## What to do
Copy each line below word for word and drop every image.

*** Opening of Records for the exercise ***

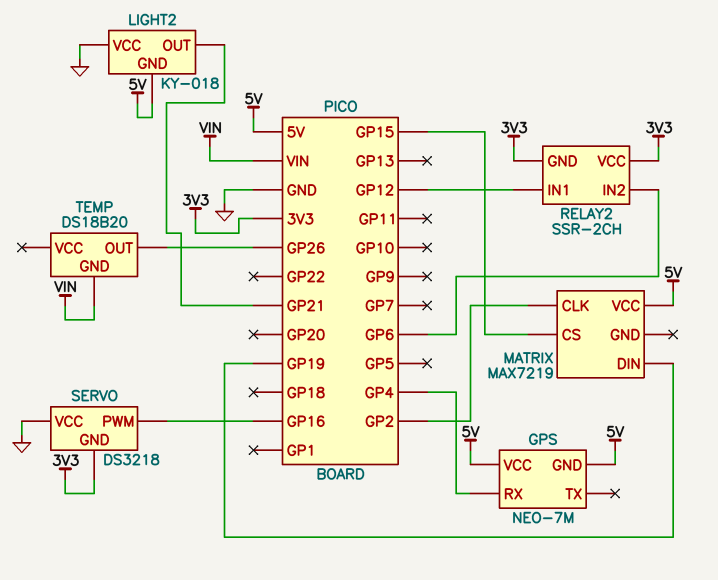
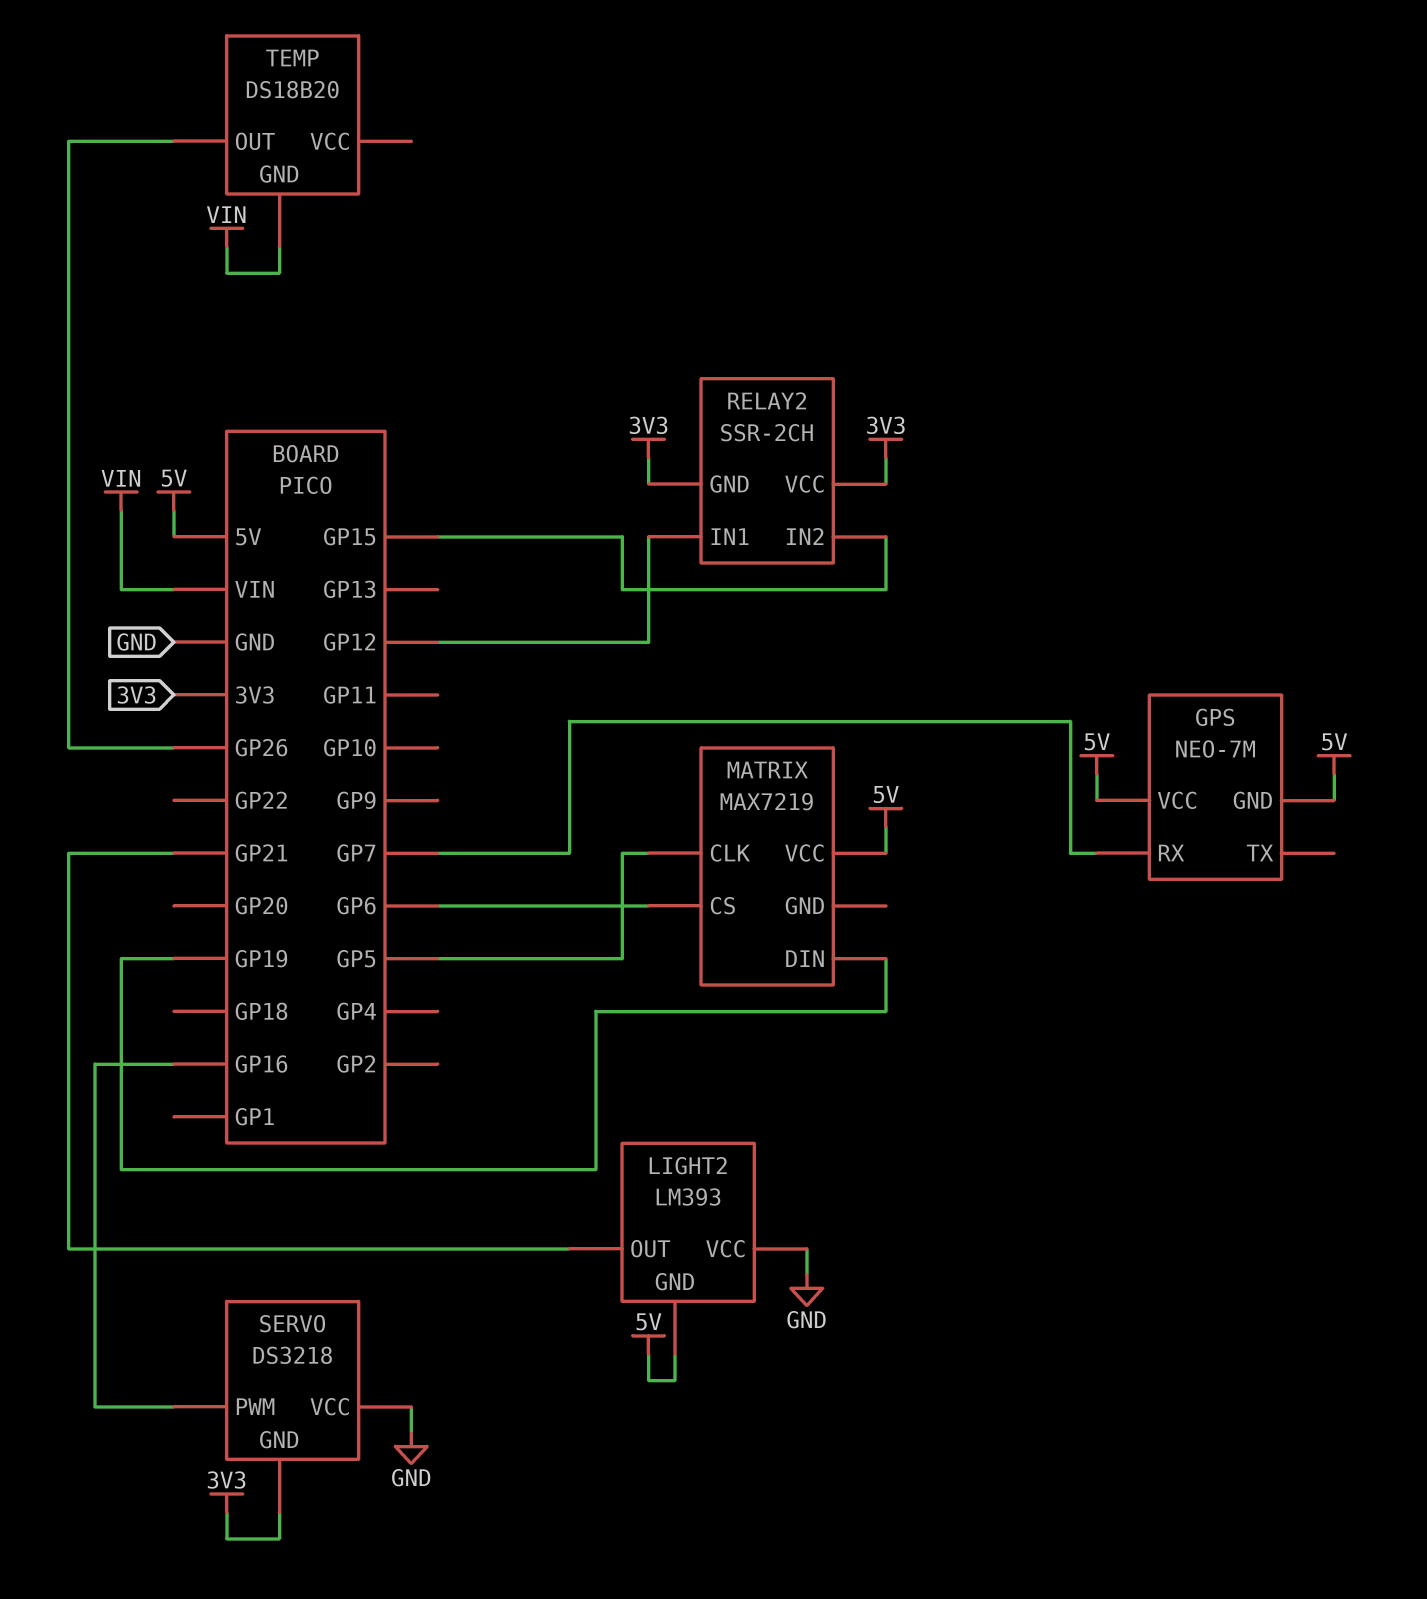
GPS pin RX: GP4 -> GP7
LIGHT2: KY-018 -> LM393
MATRIX pin CLK: GP2 -> GP5
MATRIX pin CS: GP15 -> GP6
RELAY2 pin IN2: GP6 -> GP15

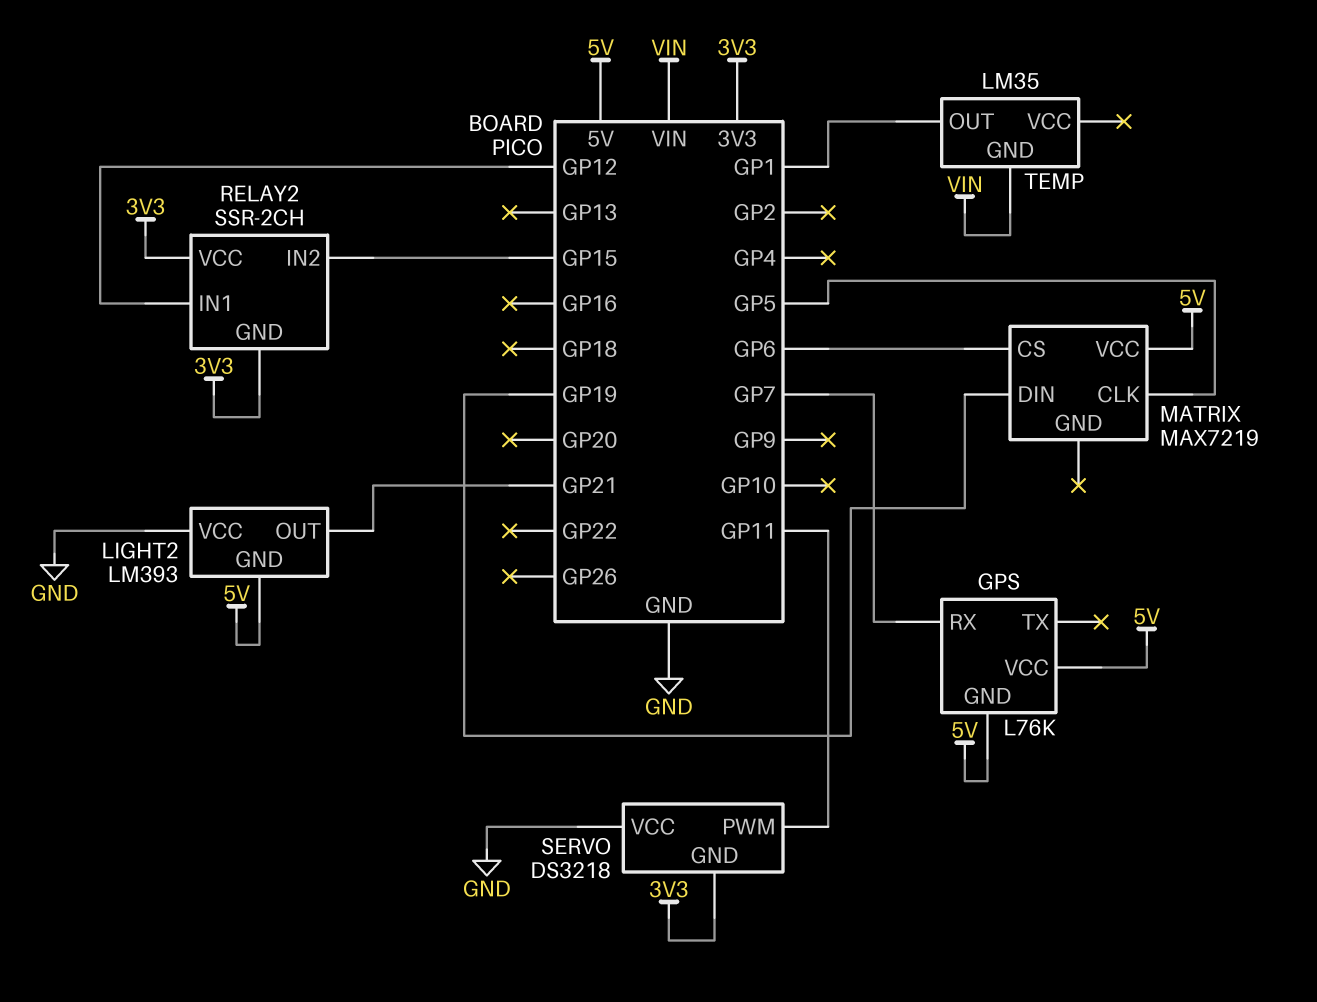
GPS: NEO-7M -> L76K
SERVO pin PWM: GP16 -> GP11
TEMP: DS18B20 -> LM35
TEMP pin OUT: GP26 -> GP1

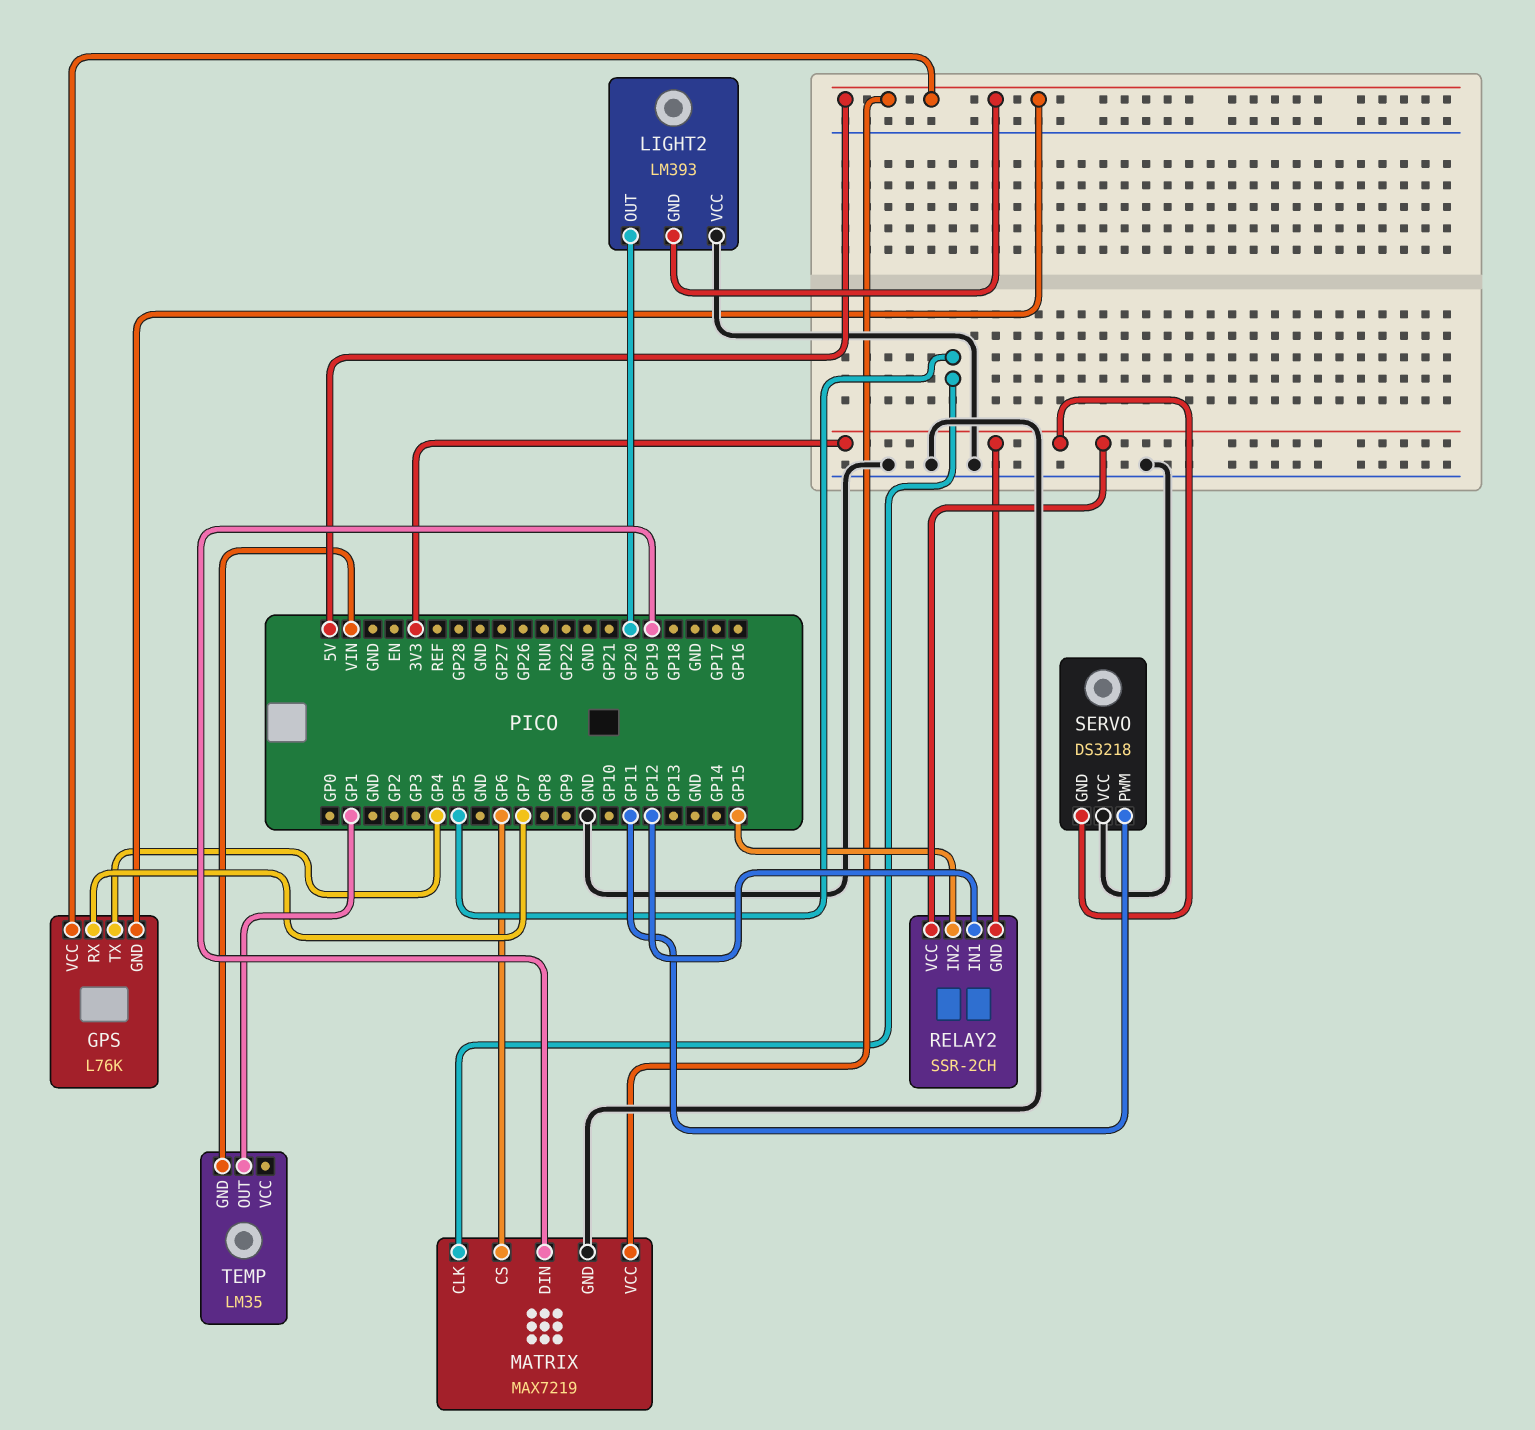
GPS pin TX: none -> GP4
LIGHT2 pin OUT: GP21 -> GP20
MATRIX pin GND: none -> GND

*** Close of Records for the exercise ***

## Solved problem
GPS pin RX: GP4 -> GP7
LIGHT2: KY-018 -> LM393
MATRIX pin CLK: GP2 -> GP5
MATRIX pin CS: GP15 -> GP6
RELAY2 pin IN2: GP6 -> GP15

GPS: NEO-7M -> L76K
SERVO pin PWM: GP16 -> GP11
TEMP: DS18B20 -> LM35
TEMP pin OUT: GP26 -> GP1

GPS pin TX: none -> GP4
LIGHT2 pin OUT: GP21 -> GP20
MATRIX pin GND: none -> GND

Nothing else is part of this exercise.